--- RECORDS FOR PROCESSING Enclosed Below ---

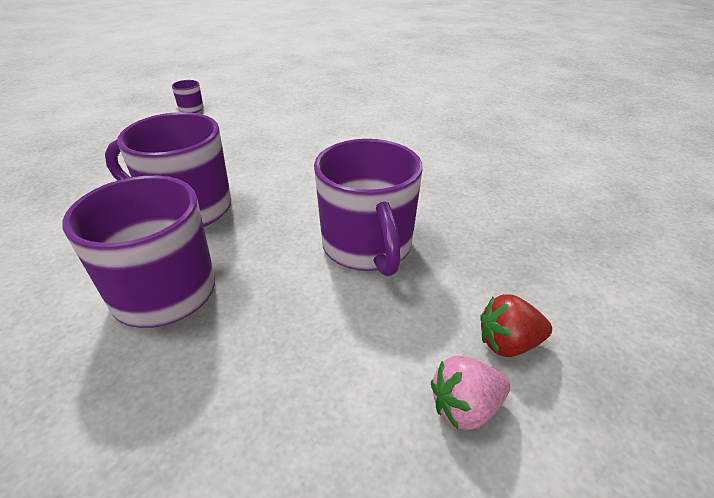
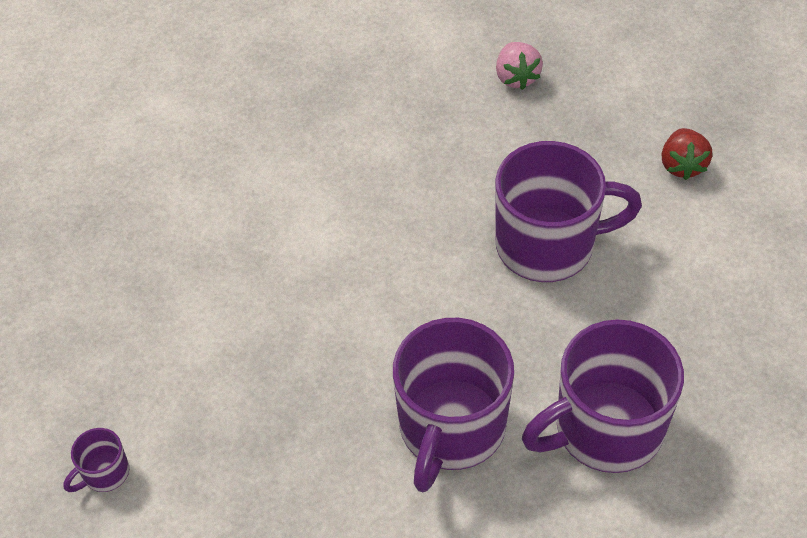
camera: 80 degrees left, 15 degrees up
(465, 408) = (742, 207): pink strawberry -> pink strawberry (516, 77)

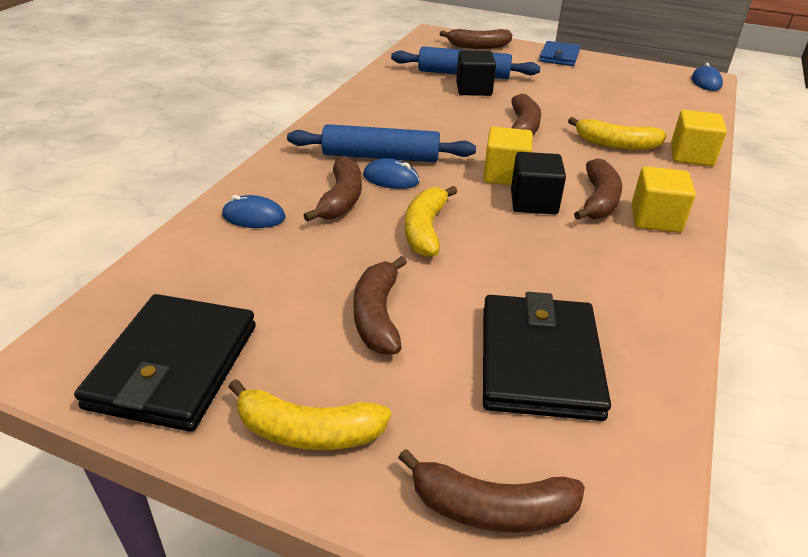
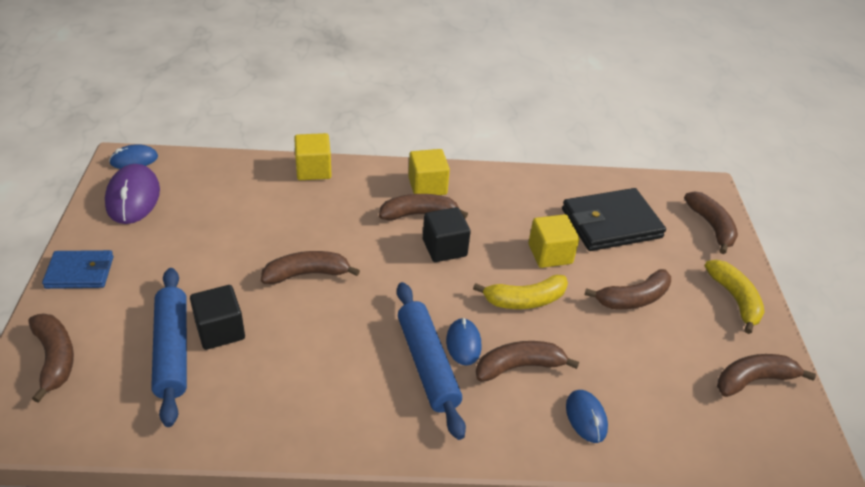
camera: 115 degrees left, 5 degrees up
(174, 366) = (753, 380): black wallet -> brown banana
(505, 175) = (411, 271): yellow cube -> yellow cube (550, 254)
(616, 144) = (314, 211): yellow banana -> none
(648, 77) = (133, 197): none -> purple mouse

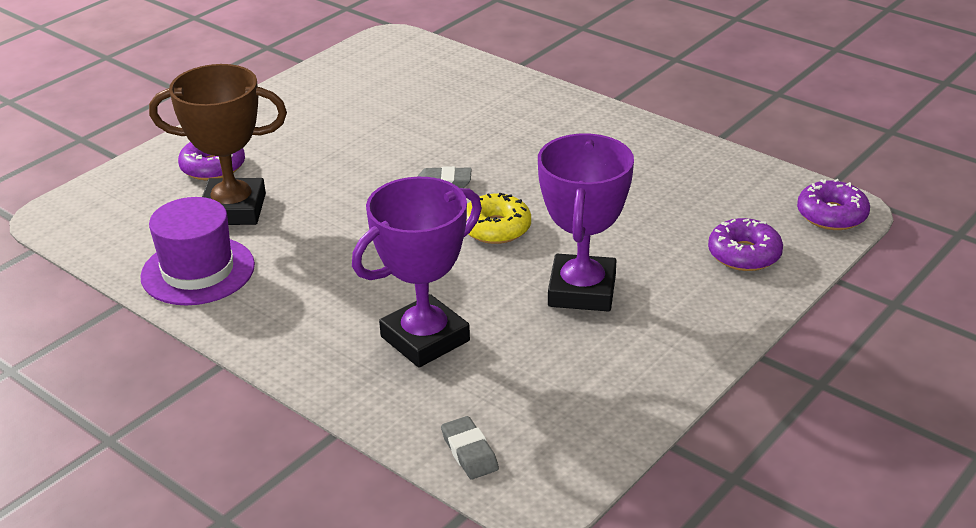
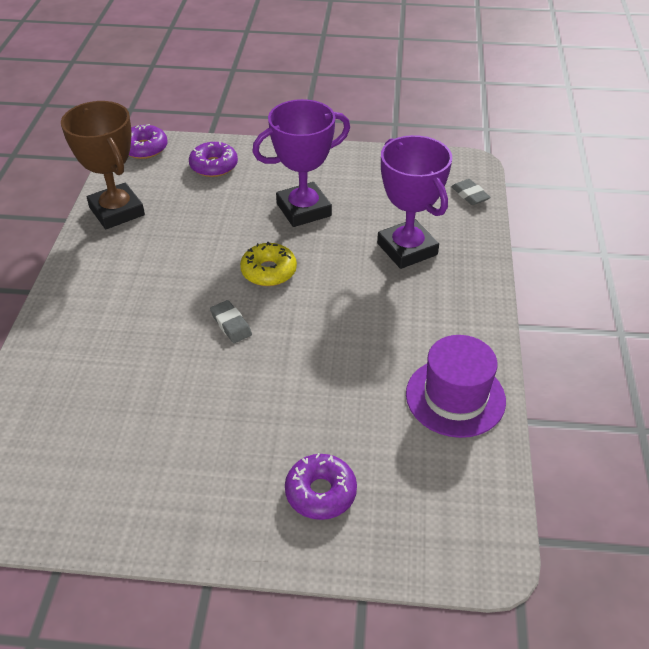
camera: 125 degrees left, 10 degrees up
(233, 209) = (367, 430): brown trophy -> brown trophy (117, 211)
(425, 339) = (407, 249): purple trophy -> purple trophy turned 45 degrees clockwise
(469, 452) = (470, 195): grey eraser -> grey eraser turned 60 degrees counterclockwise

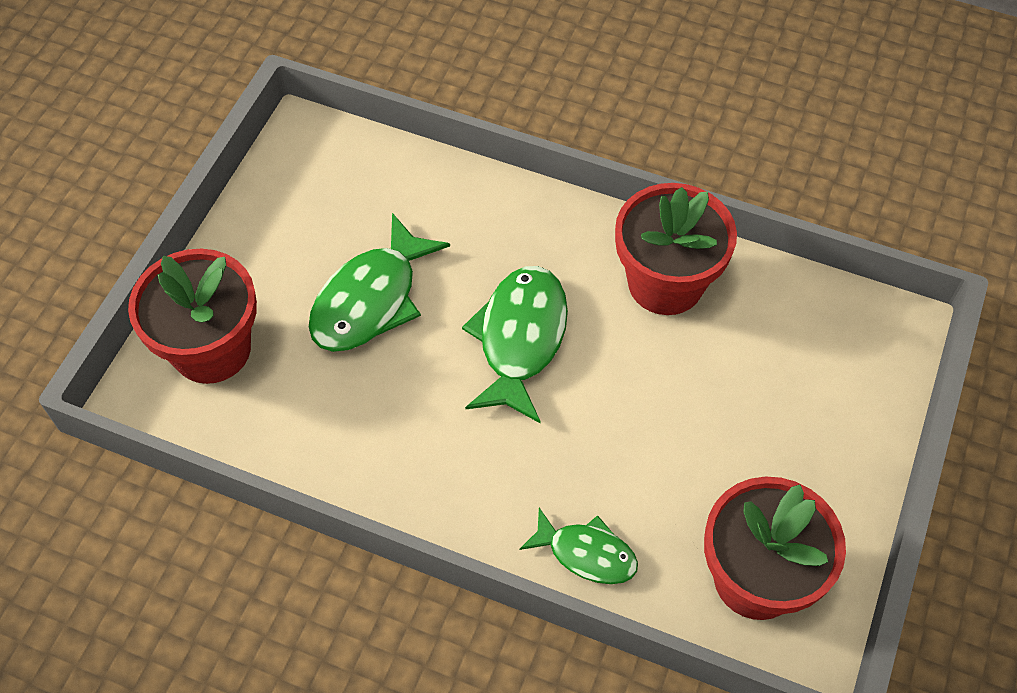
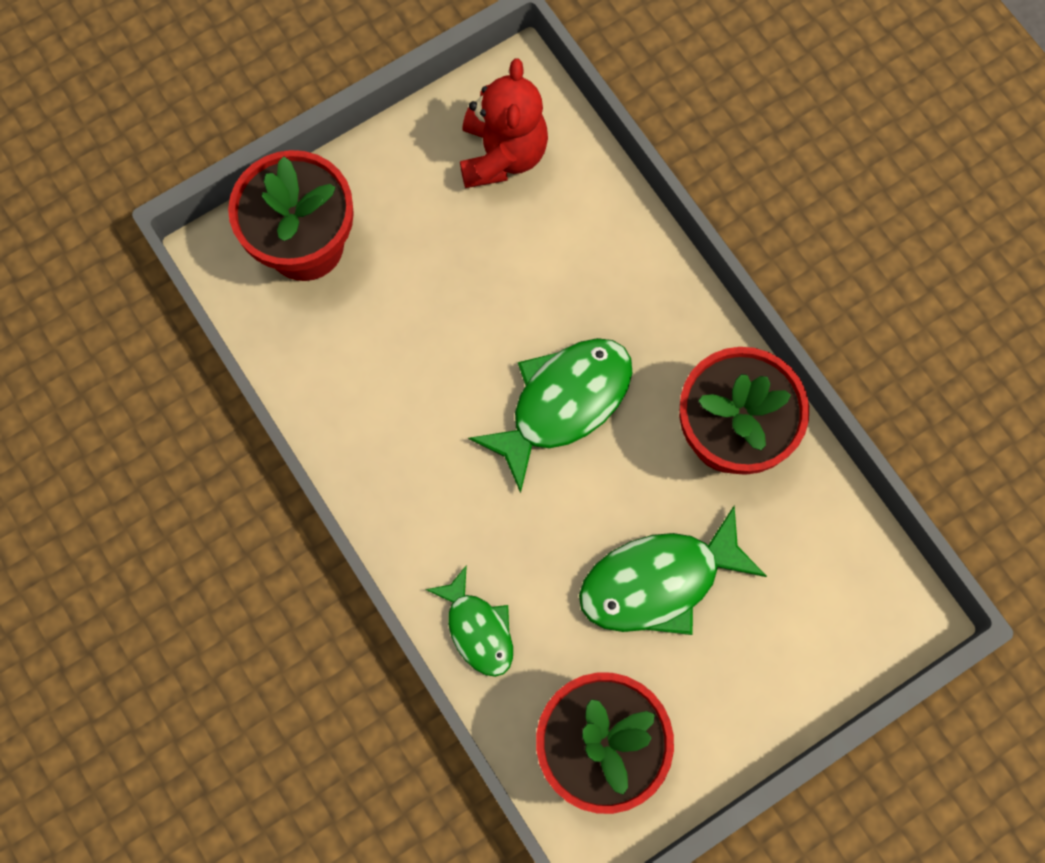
camera: 35 degrees right, 15 degrees up
(331, 192) = (502, 154): none -> red teddy bear
(371, 299) = (464, 283): green fish -> green fish (659, 581)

--- End of Enclosed RECORDS FOR PROCESSING ---

## WHAT THE EXERCISE ASKS:
From the entries above, return each line with the word "left" in it.

## SOLUTION TO THIS PROBLEM:
camera: 80 degrees left, 15 degrees up
camera: 115 degrees left, 5 degrees up
camera: 125 degrees left, 10 degrees up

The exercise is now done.